Colored object listings:
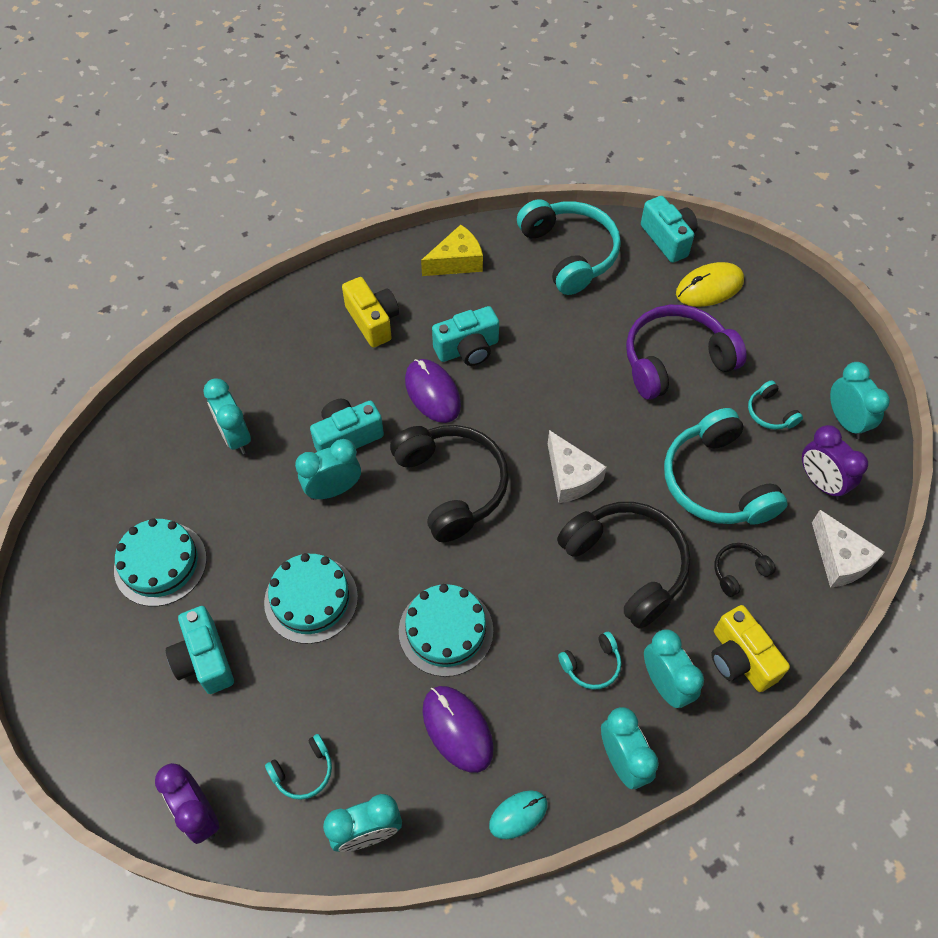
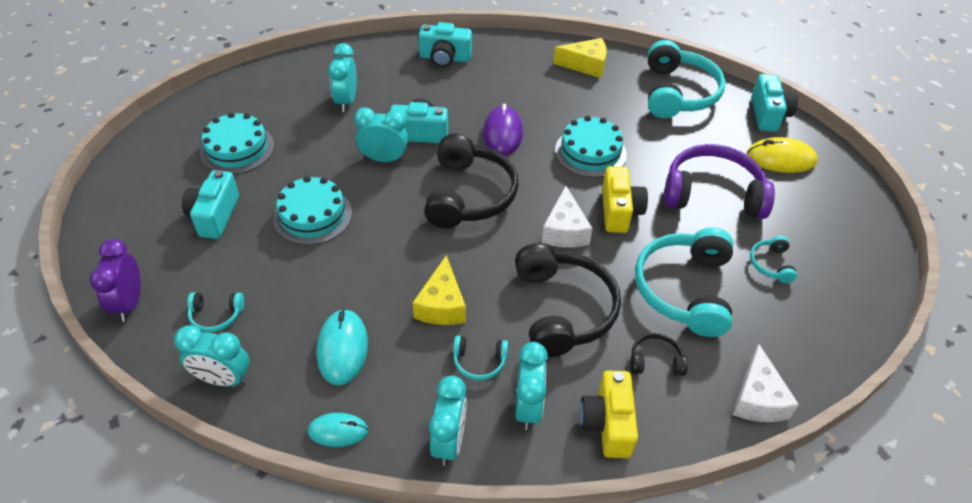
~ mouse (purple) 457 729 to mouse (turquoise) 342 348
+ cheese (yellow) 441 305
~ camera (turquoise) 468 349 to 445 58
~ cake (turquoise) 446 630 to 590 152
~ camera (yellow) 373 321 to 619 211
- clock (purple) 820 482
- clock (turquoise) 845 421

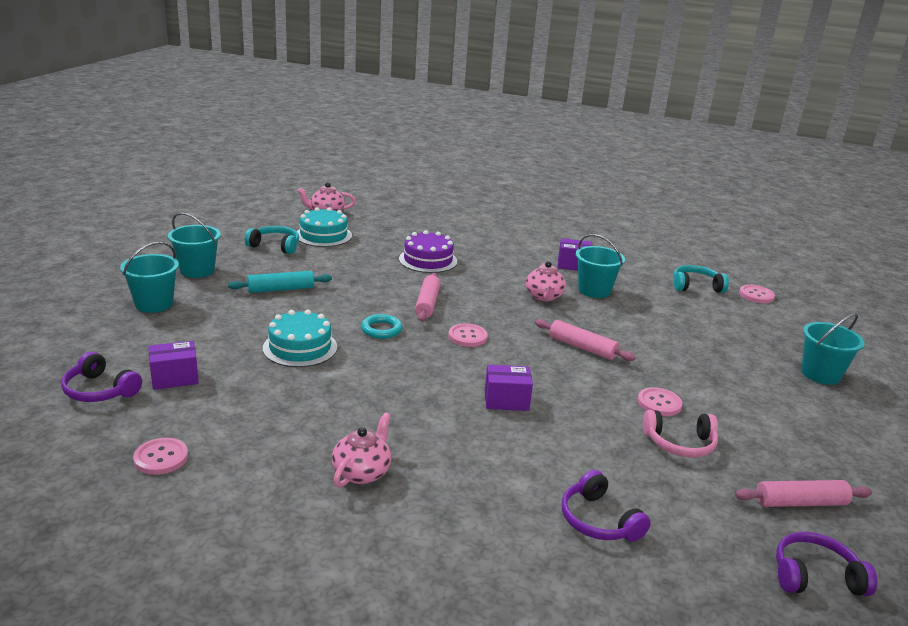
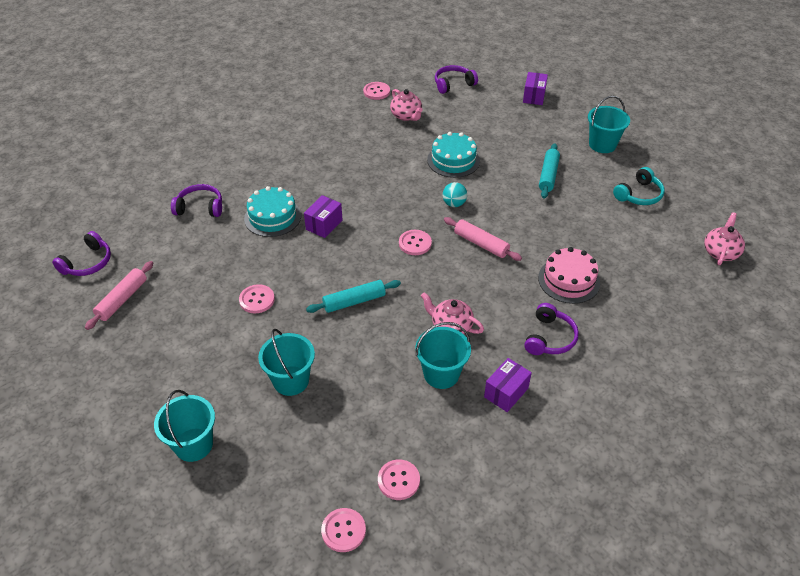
~ cake (turquoise) 323 235 to 272 217
~ bucket (turquoise) 154 304 to 291 380
~ rolling pin (pink) 582 347 to rolling pin (turquoise) 354 301
~ headphones (turquoise) 696 286 to button (pink) 398 480
~ teapot (pink) 362 472 to 406 116
~ ring (turquoise) 381 329 to ball (turquoise) 454 204
~ box (purple) 175 378 to 534 96
+ headphones (purple) 549 338
~ cake (purple) 428 260 to cake (pink) 569 280
- headphones (pink) 680 444

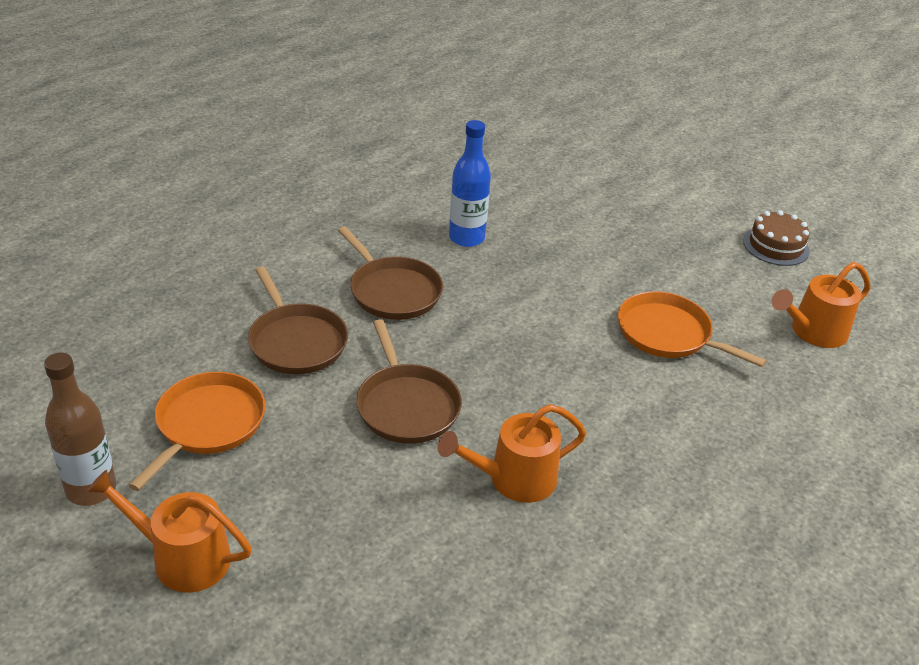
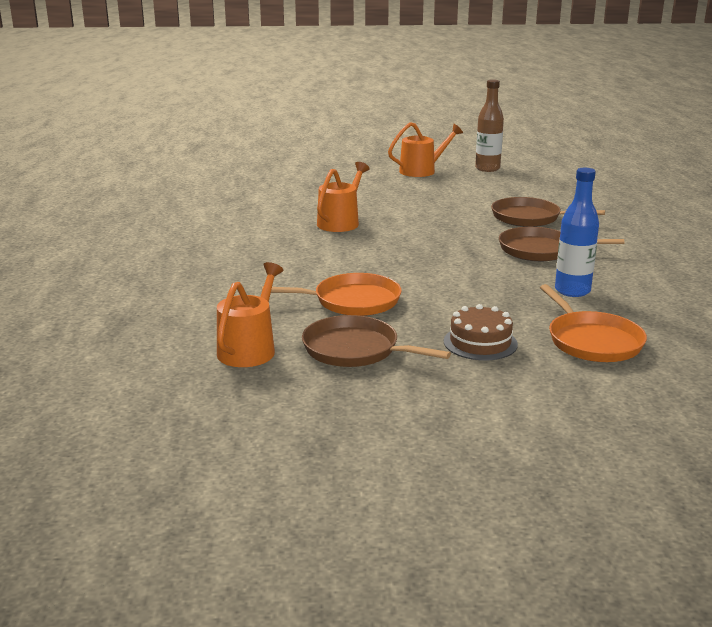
~ pan (brown) 406 405 to 355 350
~ cake (brown) 776 246 to 480 343
~ pan (orange) 207 424 to 592 341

--- Problem ---
Repeat, exactly and only, the lines from the one containing "378 to 534 96" through the final line of the data, both ends included, leaving out any picture.

--- Finished exercise ---
~ box (purple) 175 378 to 534 96
+ headphones (purple) 549 338
~ cake (purple) 428 260 to cake (pink) 569 280
- headphones (pink) 680 444

~ pan (brown) 406 405 to 355 350
~ cake (brown) 776 246 to 480 343
~ pan (orange) 207 424 to 592 341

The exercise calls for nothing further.